(Scene comparison data)
━━━

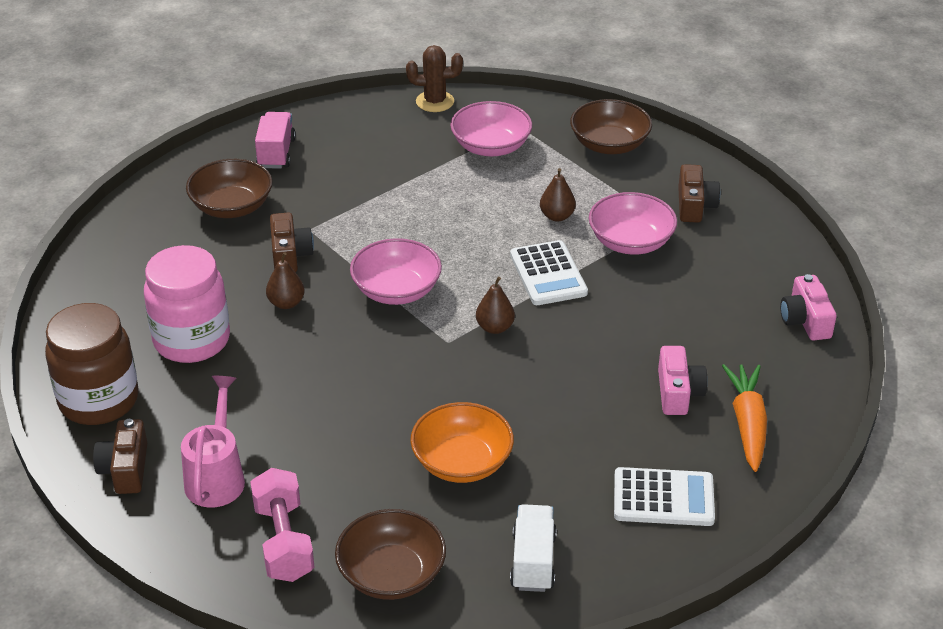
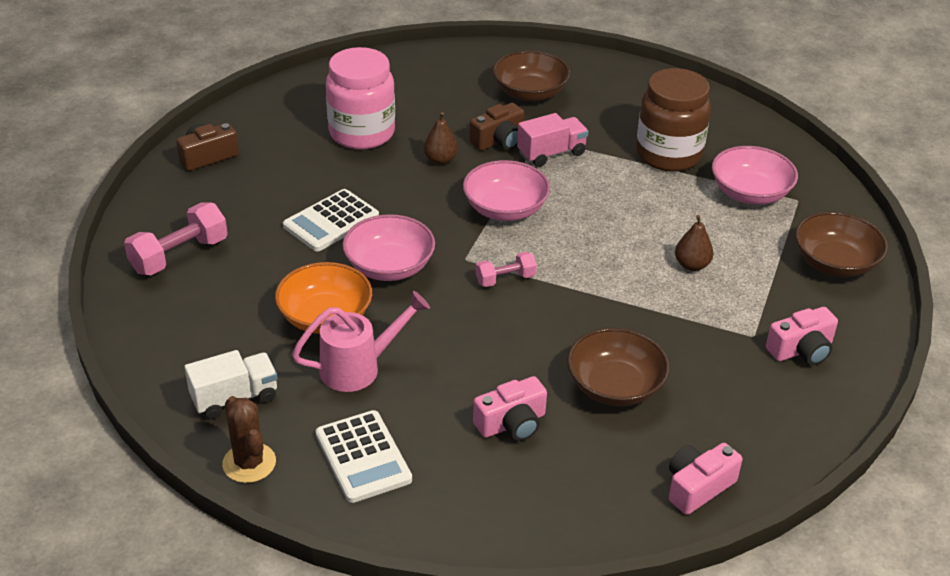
camera: 60 degrees right, 0 degrees up
(99, 400) = (268, 118): brown jar -> brown jar (668, 154)
(216, 476) = (226, 199): pink watering can -> pink watering can (358, 368)
(276, 153) = (616, 88): pink truck -> pink truck (551, 153)
(391, 574) = (176, 322): brown bowl -> brown bowl (615, 386)
(435, 102) = (777, 141): brown cactus -> brown cactus (249, 463)
(495, 327) = (505, 279): brown pear -> pink dumbbell
(548, 274) = (605, 286): white calculator -> white calculator (331, 221)
(630, 242) = (701, 324): pink bowl -> pink bowl (389, 266)
(694, 205) = (801, 350): brown camera -> pink camera
(747, 423) = (506, 487): orange carrot -> none

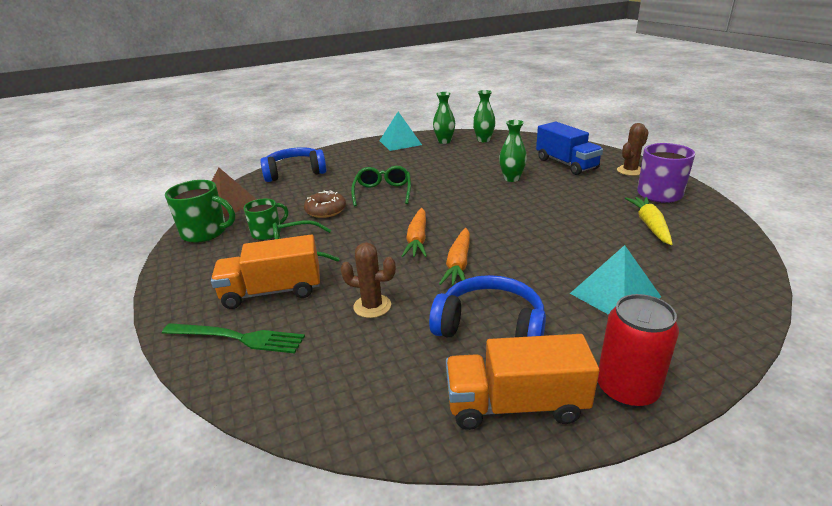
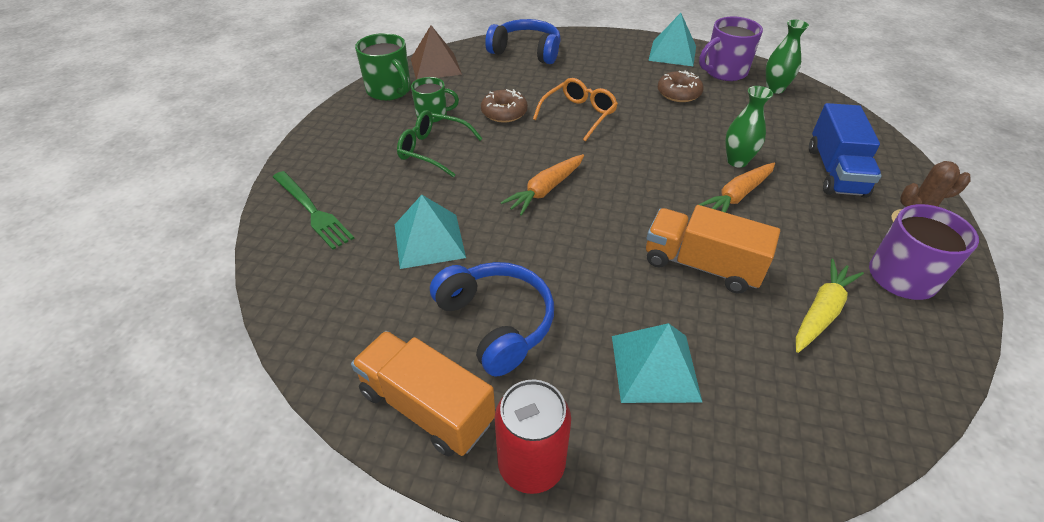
camera: 35 degrees right, 15 degrees up
(272, 291) = (375, 181): orange truck -> orange truck (701, 265)
(372, 306) = (429, 240): brown cactus -> turquoise pyramid
(383, 192) = (579, 114): green glasses -> orange glasses
(432, 160) = (678, 93): none -> brown donut
(444, 141) = (724, 72): green vase -> purple mug
(458, 264) = (549, 239): orange carrot -> orange carrot (737, 196)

━━━

WORK REQUIRED ->
Copy each entry exactly, with no pictures.

SOLUTION ->
camera: 60 degrees right, 0 degrees up
(99, 400) = (268, 118): brown jar -> brown jar (668, 154)
(216, 476) = (226, 199): pink watering can -> pink watering can (358, 368)
(276, 153) = (616, 88): pink truck -> pink truck (551, 153)
(391, 574) = (176, 322): brown bowl -> brown bowl (615, 386)
(435, 102) = (777, 141): brown cactus -> brown cactus (249, 463)
(495, 327) = (505, 279): brown pear -> pink dumbbell
(548, 274) = (605, 286): white calculator -> white calculator (331, 221)
(630, 242) = (701, 324): pink bowl -> pink bowl (389, 266)
(694, 205) = (801, 350): brown camera -> pink camera
(747, 423) = (506, 487): orange carrot -> none

camera: 35 degrees right, 15 degrees up
(272, 291) = (375, 181): orange truck -> orange truck (701, 265)
(372, 306) = (429, 240): brown cactus -> turquoise pyramid
(383, 192) = (579, 114): green glasses -> orange glasses
(432, 160) = (678, 93): none -> brown donut
(444, 141) = (724, 72): green vase -> purple mug
(458, 264) = (549, 239): orange carrot -> orange carrot (737, 196)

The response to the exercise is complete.